TRY IT: Your answer must be exactly the lines from the one containing "D2: LED orange" through the end of the material, both ends included, without pictures.
━━ DATA EXCERPTS
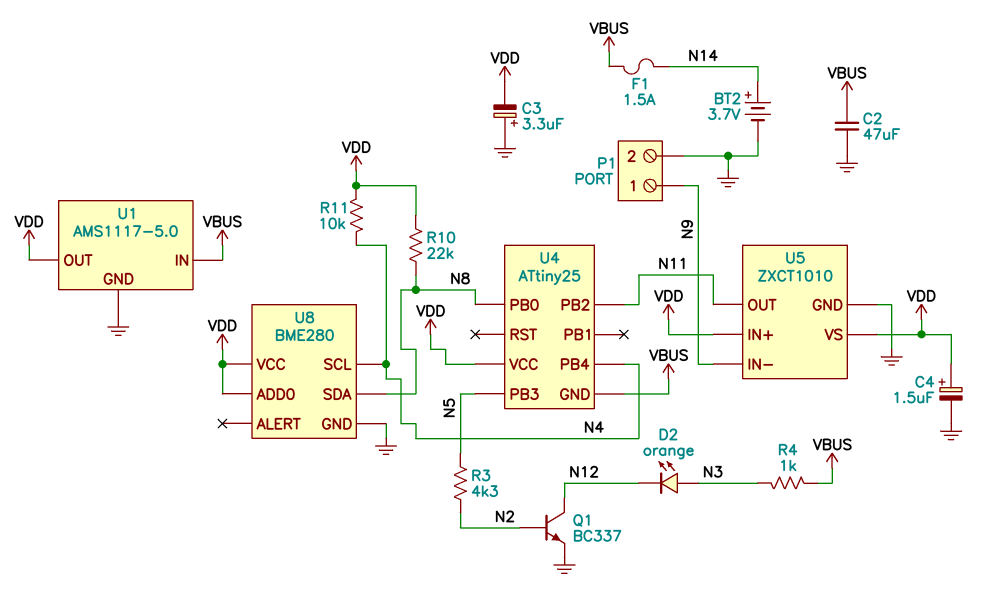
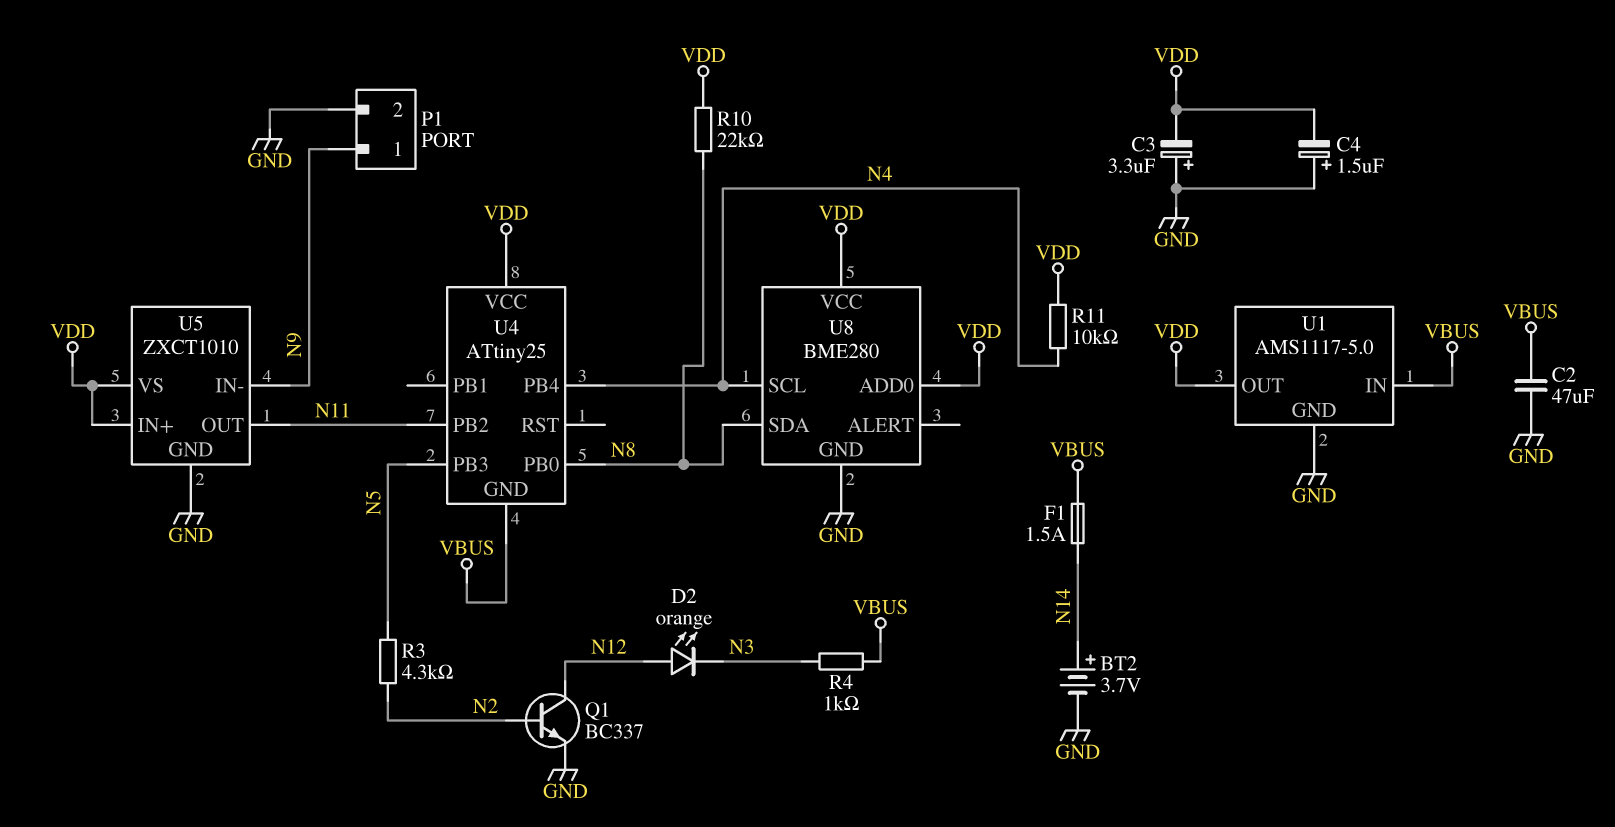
C4: 1.5uF (plus VDD, minus GND) -> 1.5uF (plus GND, minus VDD)
D2: LED orange (A N3, K N12) -> LED orange (A N12, K N3)

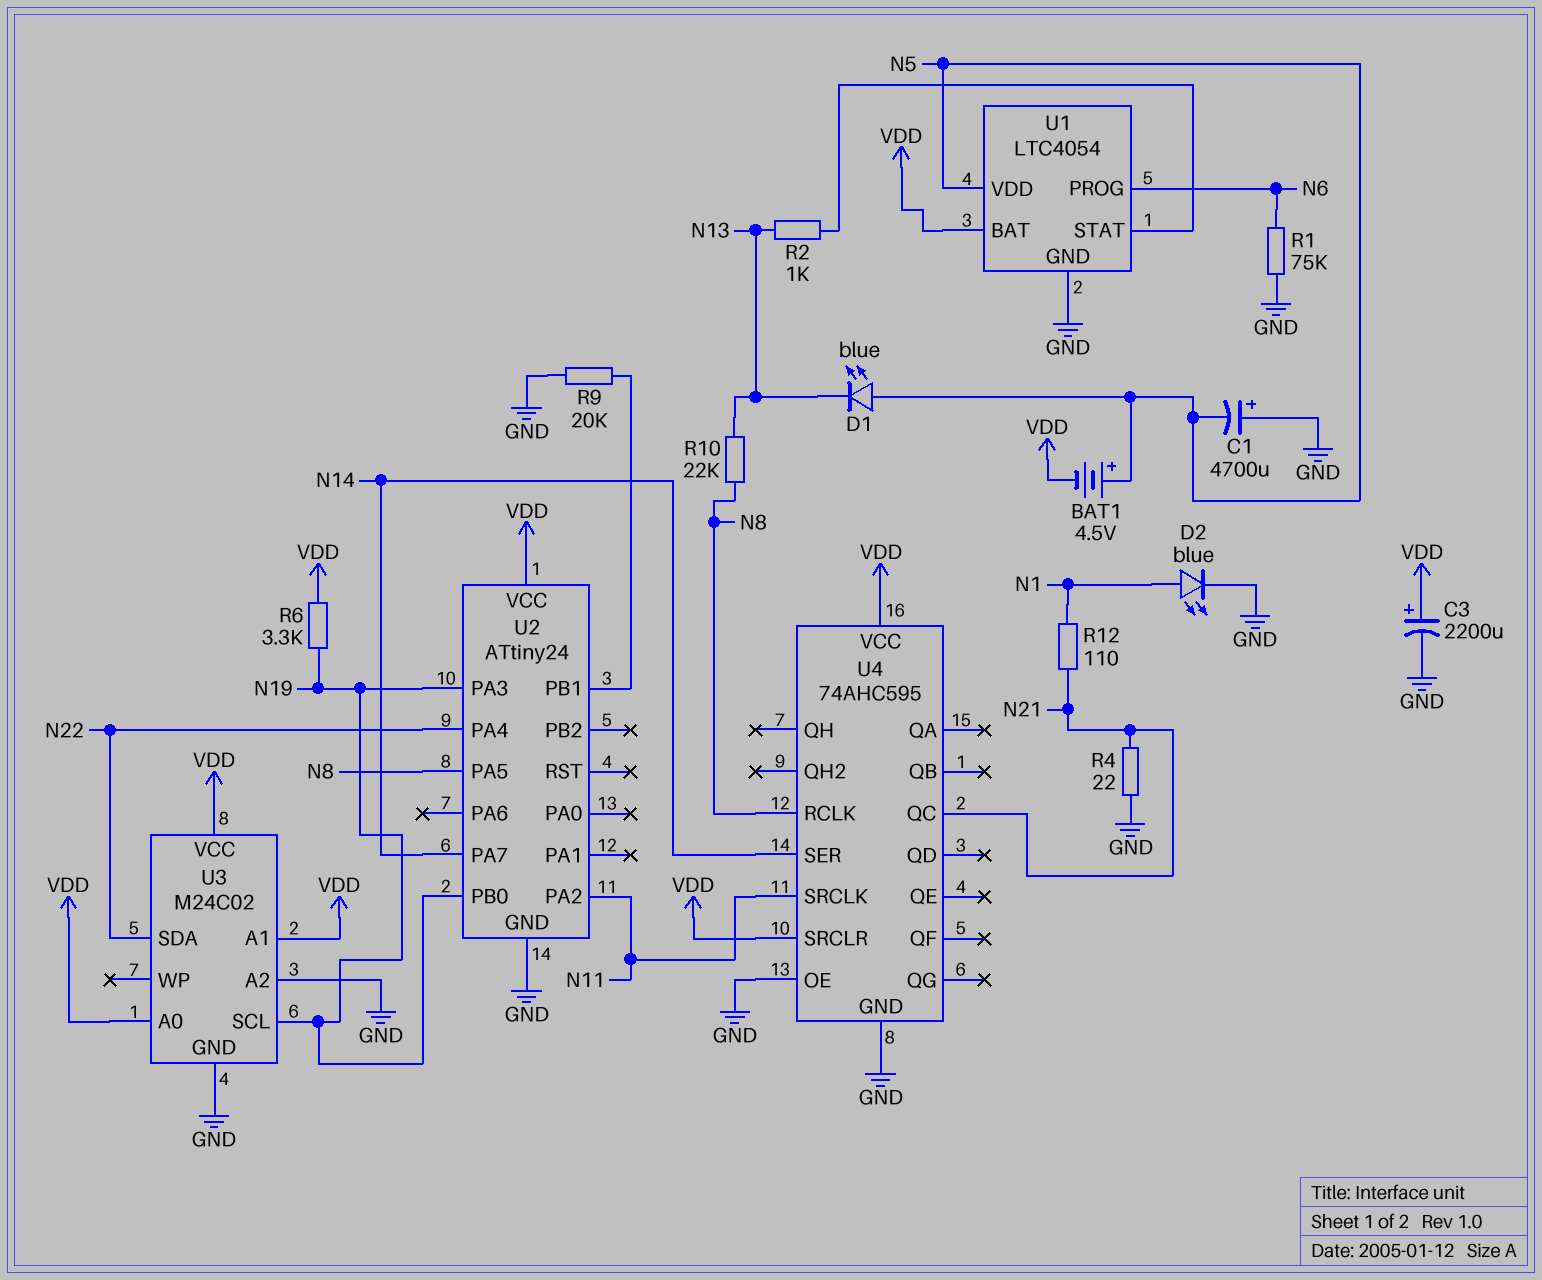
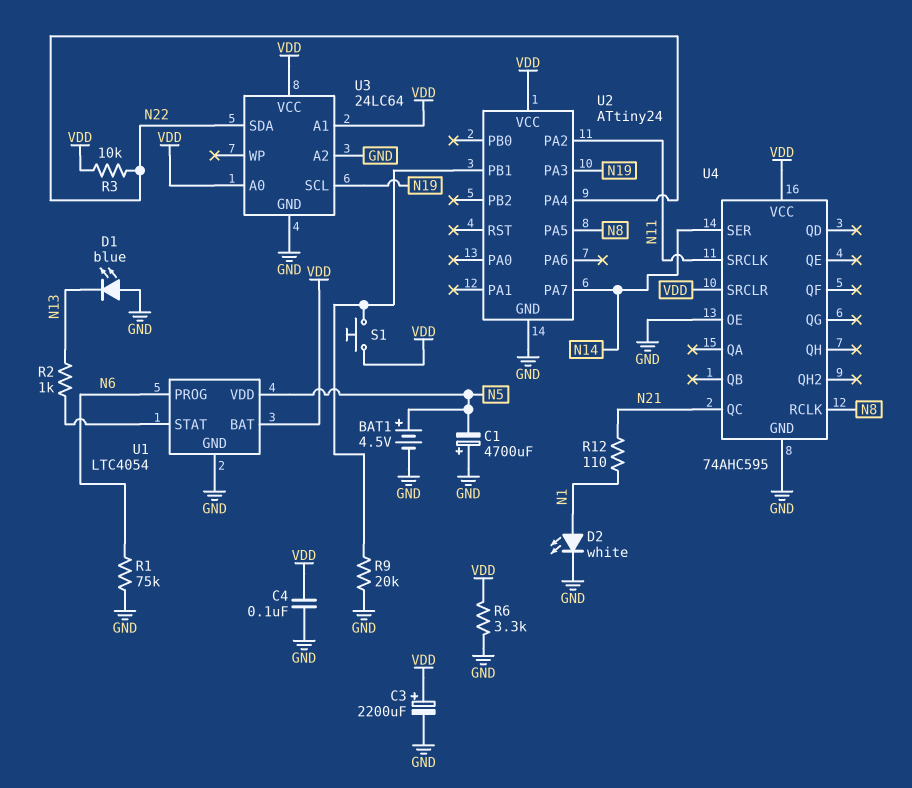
BAT1: 4.5V (plus N5, minus VDD) -> 4.5V (plus N5, minus GND)
C4: none -> 100nF (GND, VDD)
D1: LED blue (A N5, K N13) -> LED blue (A GND, K N13)
D2: LED blue (A N1, K GND) -> LED white (A N1, K GND)
R3: none -> 10k (N22, VDD)
R4: 22 (GND, N21) -> none
R6: 3.3k (N19, VDD) -> 3.3k (GND, VDD)
R10: 22k (N8, N13) -> none
S1: none -> button (U2/PB1, VDD)
U2 pin PB0: N19 -> none
U3: M24C02 -> 24LC64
━━━━
EXERCISE OUTPUT:
D2: LED orange (A N3, K N12) -> LED orange (A N12, K N3)

BAT1: 4.5V (plus N5, minus VDD) -> 4.5V (plus N5, minus GND)
C4: none -> 100nF (GND, VDD)
D1: LED blue (A N5, K N13) -> LED blue (A GND, K N13)
D2: LED blue (A N1, K GND) -> LED white (A N1, K GND)
R3: none -> 10k (N22, VDD)
R4: 22 (GND, N21) -> none
R6: 3.3k (N19, VDD) -> 3.3k (GND, VDD)
R10: 22k (N8, N13) -> none
S1: none -> button (U2/PB1, VDD)
U2 pin PB0: N19 -> none
U3: M24C02 -> 24LC64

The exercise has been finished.